[Stored records]

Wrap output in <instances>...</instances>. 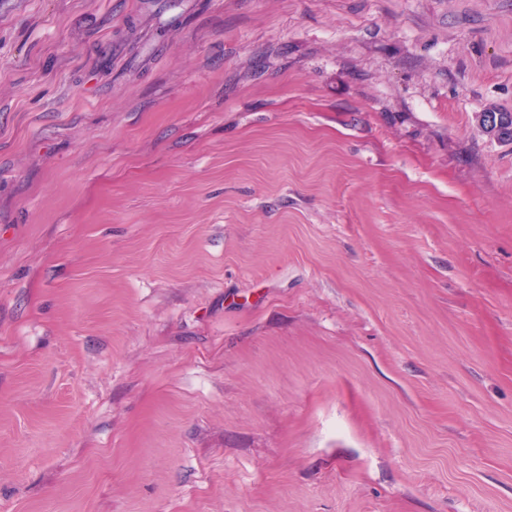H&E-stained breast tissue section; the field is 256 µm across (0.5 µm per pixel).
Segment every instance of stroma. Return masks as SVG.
Here are the masks:
<instances>
[{
  "label": "stroma",
  "mask_w": 512,
  "mask_h": 512,
  "mask_svg": "<svg viewBox=\"0 0 512 512\" xmlns=\"http://www.w3.org/2000/svg\"><path fill=\"white\" fill-rule=\"evenodd\" d=\"M512 0H0V512H512ZM477 124L490 137L512 140V115L501 112H480Z\"/></svg>",
  "instance_id": "obj_1"
}]
</instances>
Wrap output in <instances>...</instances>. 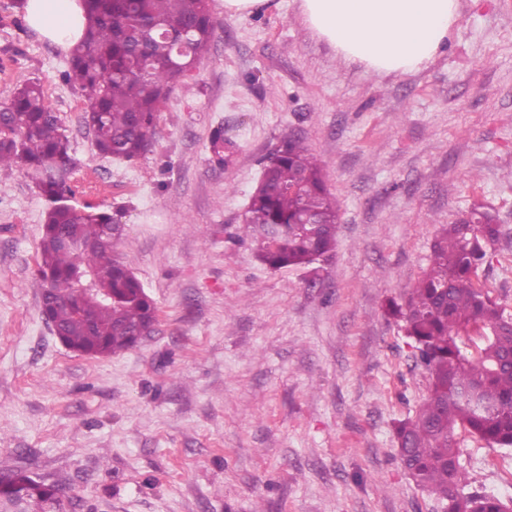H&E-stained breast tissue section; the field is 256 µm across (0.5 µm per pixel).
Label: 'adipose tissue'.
Wrapping results in <instances>:
<instances>
[{
    "label": "adipose tissue",
    "mask_w": 512,
    "mask_h": 512,
    "mask_svg": "<svg viewBox=\"0 0 512 512\" xmlns=\"http://www.w3.org/2000/svg\"><path fill=\"white\" fill-rule=\"evenodd\" d=\"M300 14L348 64L378 76L420 70L445 46L458 0H300ZM29 25L68 47L86 27L81 0H27Z\"/></svg>",
    "instance_id": "obj_1"
}]
</instances>
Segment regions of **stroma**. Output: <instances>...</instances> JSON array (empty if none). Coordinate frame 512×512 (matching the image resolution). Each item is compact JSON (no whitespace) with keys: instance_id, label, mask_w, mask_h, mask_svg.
I'll return each mask as SVG.
<instances>
[{"instance_id":"35a3bbf8","label":"stroma","mask_w":512,"mask_h":512,"mask_svg":"<svg viewBox=\"0 0 512 512\" xmlns=\"http://www.w3.org/2000/svg\"><path fill=\"white\" fill-rule=\"evenodd\" d=\"M12 3L0 0V104L41 86L70 141L74 202L124 225L116 252L158 322L112 356L63 346L41 313L37 177L0 170V461L55 485L67 512H434L393 432L428 374L387 305L428 268L441 225L481 202L503 239L478 283L512 313V0H459L435 59L382 77L345 64L299 0L246 16L211 0L210 50L131 161L99 154L62 78L68 52L18 25ZM290 136L340 208L314 285L239 237ZM460 440L470 484L512 501V453Z\"/></svg>"}]
</instances>
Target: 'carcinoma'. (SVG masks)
Returning a JSON list of instances; mask_svg holds the SVG:
<instances>
[{"mask_svg":"<svg viewBox=\"0 0 512 512\" xmlns=\"http://www.w3.org/2000/svg\"><path fill=\"white\" fill-rule=\"evenodd\" d=\"M88 24L70 53L66 83L89 103L85 123L97 150L133 159L152 146L157 113L209 50L215 20L209 0H83ZM70 143L35 83L18 88L0 108V168L39 174L45 201L37 276L41 313L84 352L112 355L136 346L155 304L133 271L114 254L123 232L112 213L72 202ZM339 206L323 168L299 138L269 157L251 195L241 233L274 269L314 273L336 247ZM502 231L498 217L474 204L465 218L442 226L417 284L389 314L401 322L415 365L429 376L416 413L395 426L397 454L415 484L434 495L440 512H507L509 503L465 491L464 430L486 444L512 448V315L476 284ZM112 290V304L80 300L83 276ZM82 301L80 312L72 304ZM13 477L0 498H26L40 512H62L57 489L6 468Z\"/></svg>","mask_w":512,"mask_h":512,"instance_id":"carcinoma-1","label":"carcinoma"}]
</instances>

[WHAT THE EXERCISE ASKS]: From the line containing "Segment regions of" to the last line of the material, please quote every line exactly and only those.

[ANSWER BELOW]:
Segment regions of **stroma**. Output: <instances>...</instances> JSON array (empty if none). Coordinate frame 512×512 (matching the image resolution). Each item is compact JSON (no whitespace) with keys: instance_id, label, mask_w, mask_h, mask_svg.
I'll return each mask as SVG.
<instances>
[{"instance_id":"35a3bbf8","label":"stroma","mask_w":512,"mask_h":512,"mask_svg":"<svg viewBox=\"0 0 512 512\" xmlns=\"http://www.w3.org/2000/svg\"><path fill=\"white\" fill-rule=\"evenodd\" d=\"M12 3L0 0V104L41 86L70 141L74 202L124 225L116 252L158 322L112 356L63 346L41 313L37 177L0 170V461L55 485L67 512H434L393 432L428 374L387 305L428 268L441 225L481 202L503 239L478 283L512 313V0H459L435 59L382 77L345 64L299 0L246 16L211 0L210 50L131 161L99 154L62 78L68 52L18 25ZM290 136L340 208L314 285L239 237ZM460 440L470 484L512 501V453Z\"/></svg>"}]
</instances>
Target: 'carcinoma'. (SVG masks)
Returning a JSON list of instances; mask_svg holds the SVG:
<instances>
[{"mask_svg":"<svg viewBox=\"0 0 512 512\" xmlns=\"http://www.w3.org/2000/svg\"><path fill=\"white\" fill-rule=\"evenodd\" d=\"M88 24L70 53L66 83L89 103L85 123L97 150L133 159L152 146L157 113L209 50L215 20L209 0H83ZM70 143L35 83L18 88L0 108V168L39 174L45 201L37 276L41 313L84 352L112 355L136 346L155 304L133 271L114 254L123 232L112 213L72 202ZM339 206L323 168L299 138L269 157L251 195L241 233L274 269L314 273L336 247ZM502 231L498 217L474 204L465 218L442 226L417 284L389 314L401 322L415 365L429 376L416 413L395 426L397 454L415 484L434 495L440 512H507L509 503L465 491L464 430L486 444L512 448V315L476 284ZM112 290V304L80 300L83 276ZM82 301L80 312L72 304ZM13 477L0 498H26L40 512H62L57 489L6 468Z\"/></svg>","mask_w":512,"mask_h":512,"instance_id":"carcinoma-1","label":"carcinoma"}]
</instances>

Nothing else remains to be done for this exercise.